Records to use:
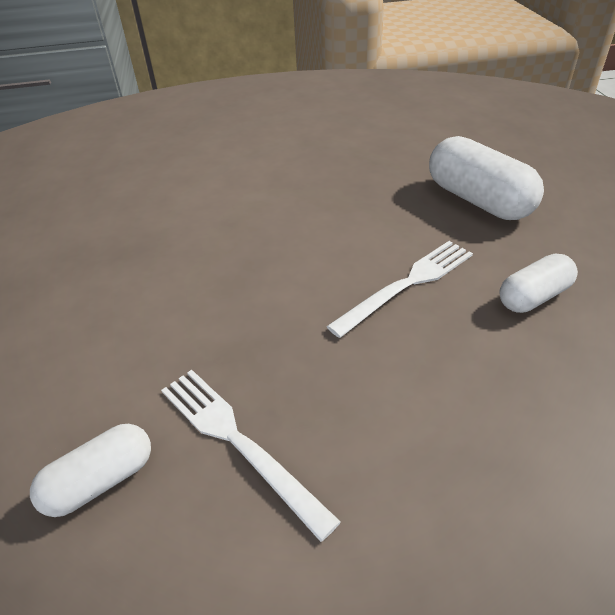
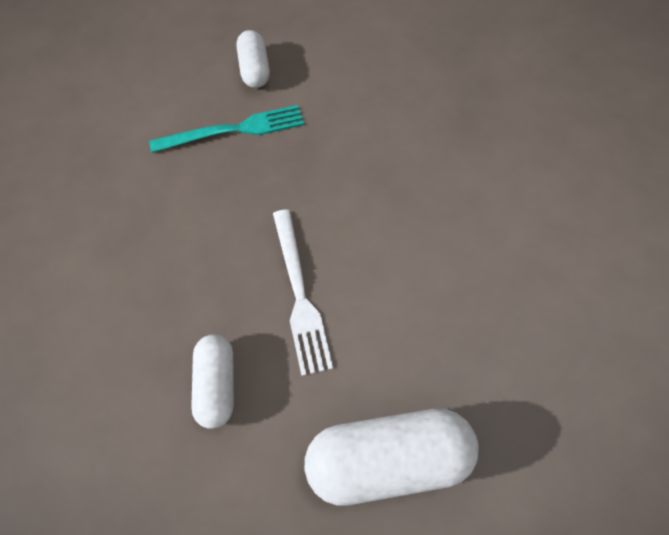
camera: 115 degrees right, 20 degrees up
white fork [161,370,341,542] -> turquoise fork [149,105,304,153]

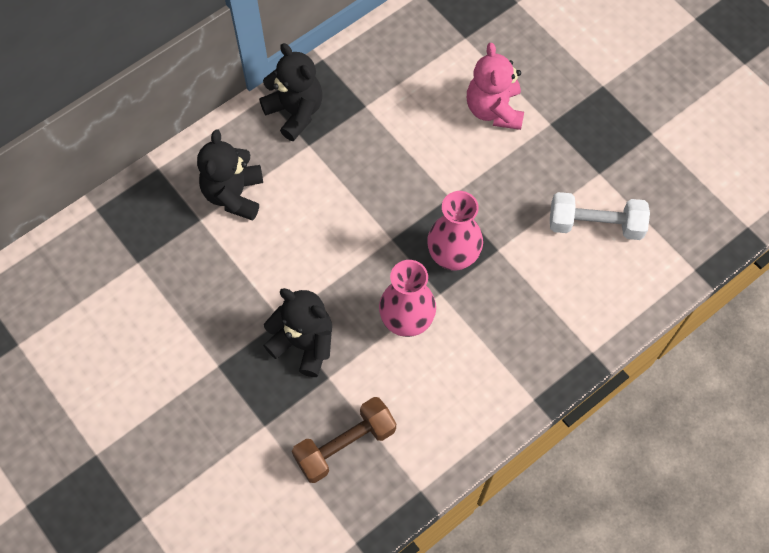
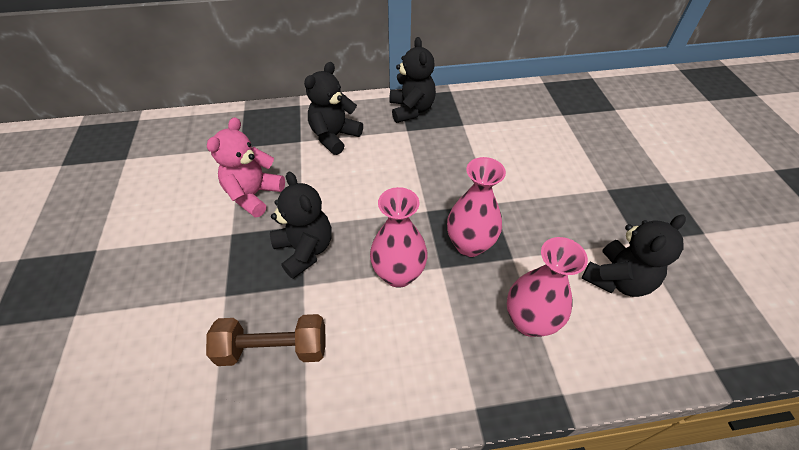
camera: 30 degrees right, 15 degrees down
pink teddy bear [467,43,524,130] -> pink teddy bear moved to [207,117,285,217]
white dumbbell [550,192,650,240] -> black teddy bear [582,215,686,297]
none -> pink vase [507,237,588,337]

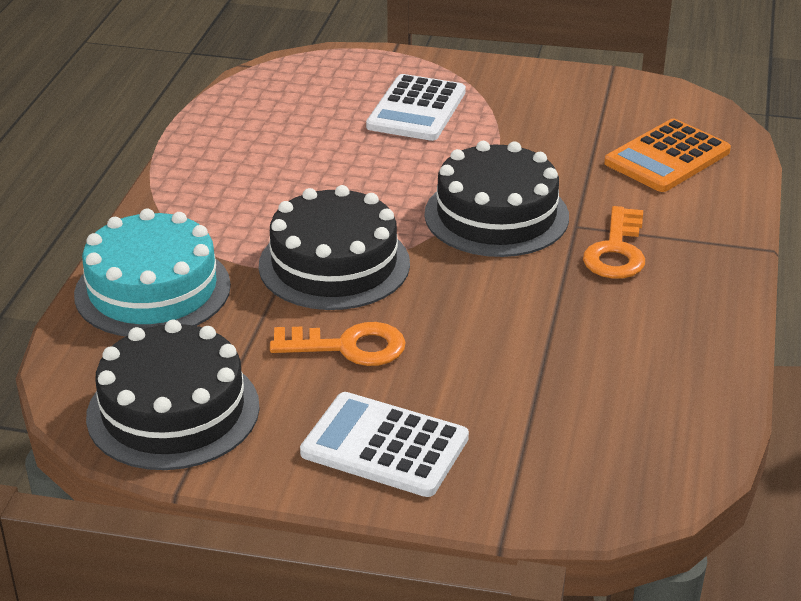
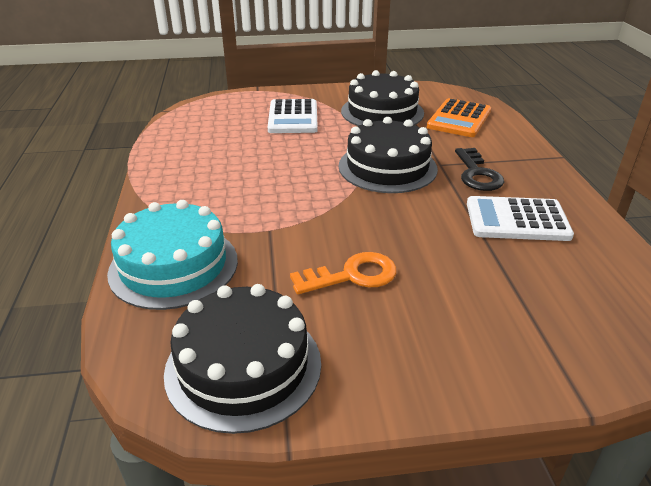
camera: 20 degrees left, 0 degrees up
black cake [259,185,410,310] -> black cake moved to [341,70,424,126]
white calculator [300,392,469,497] -> white calculator moved to [467,196,574,241]
orange key [583,206,645,279] -> black key [455,148,504,191]

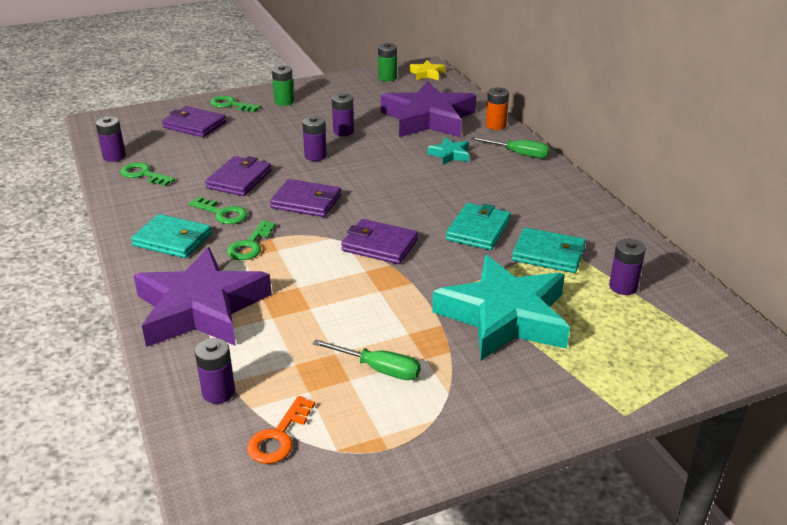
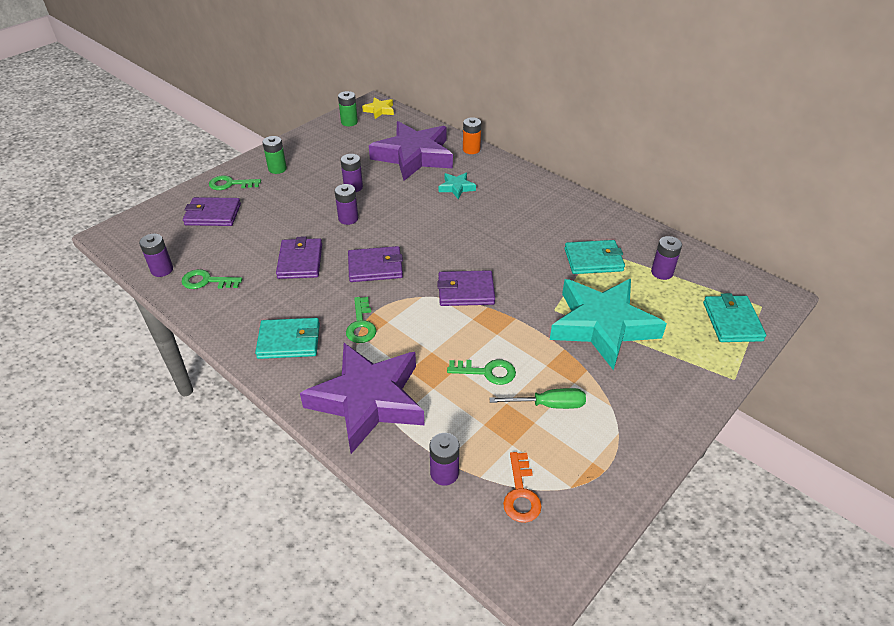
camera: 25 degrees left, 10 degrees up
green key [189,197,248,224] -> green key moved to [447,359,516,385]
turquoise wallet [446,203,511,250] -> turquoise wallet moved to [703,293,766,342]
green screwdriver [471,137,550,158] -> none

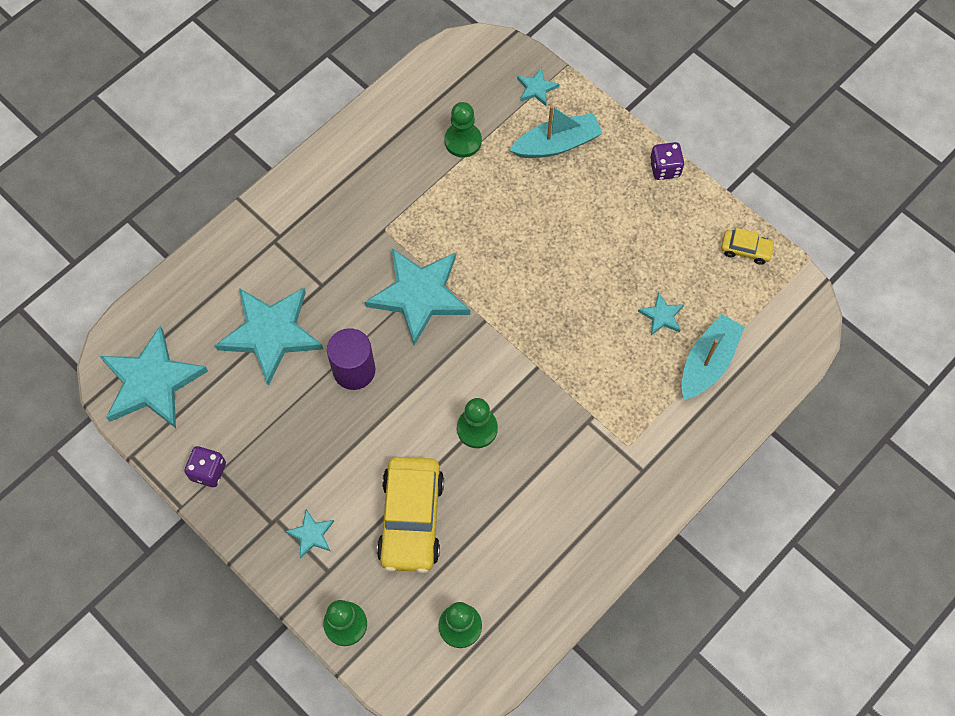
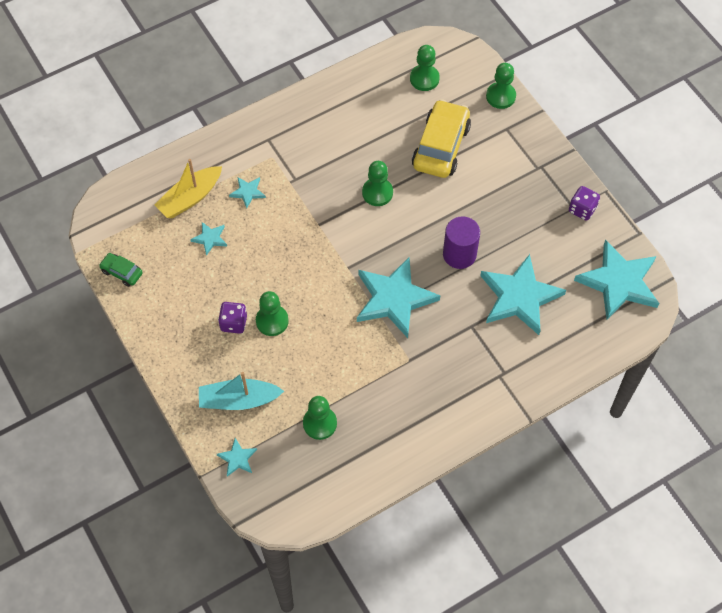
camera: 165 degrees left, 5 degrees down
turquoise star [285,509,334,558] -> turquoise star moved to [229,177,266,208]
purple dice [650,142,685,180] -> purple dice moved to [218,302,247,334]
turquoise boat [681,314,745,400] -> yellow boat [154,159,222,218]
yellow car [721,228,775,265] -> green car [99,253,143,287]
none -> green pawn [256,291,289,336]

Directions: Print the material above word for word, and keep the pictures out of it.

The completed task:
camera: 115 degrees right, 20 degrees up
white fork [161,370,341,542] -> turquoise fork [149,105,304,153]

camera: 30 degrees right, 15 degrees down
pink teddy bear [467,43,524,130] -> pink teddy bear moved to [207,117,285,217]
white dumbbell [550,192,650,240] -> black teddy bear [582,215,686,297]
none -> pink vase [507,237,588,337]

camera: 20 degrees left, 0 degrees up
black cake [259,185,410,310] -> black cake moved to [341,70,424,126]
white calculator [300,392,469,497] -> white calculator moved to [467,196,574,241]
orange key [583,206,645,279] -> black key [455,148,504,191]

camera: 25 degrees left, 10 degrees up
green key [189,197,248,224] -> green key moved to [447,359,516,385]
turquoise wallet [446,203,511,250] -> turquoise wallet moved to [703,293,766,342]
green screwdriver [471,137,550,158] -> none

camera: 165 degrees left, 5 degrees down
turquoise star [285,509,334,558] -> turquoise star moved to [229,177,266,208]
purple dice [650,142,685,180] -> purple dice moved to [218,302,247,334]
turquoise boat [681,314,745,400] -> yellow boat [154,159,222,218]
yellow car [721,228,775,265] -> green car [99,253,143,287]
none -> green pawn [256,291,289,336]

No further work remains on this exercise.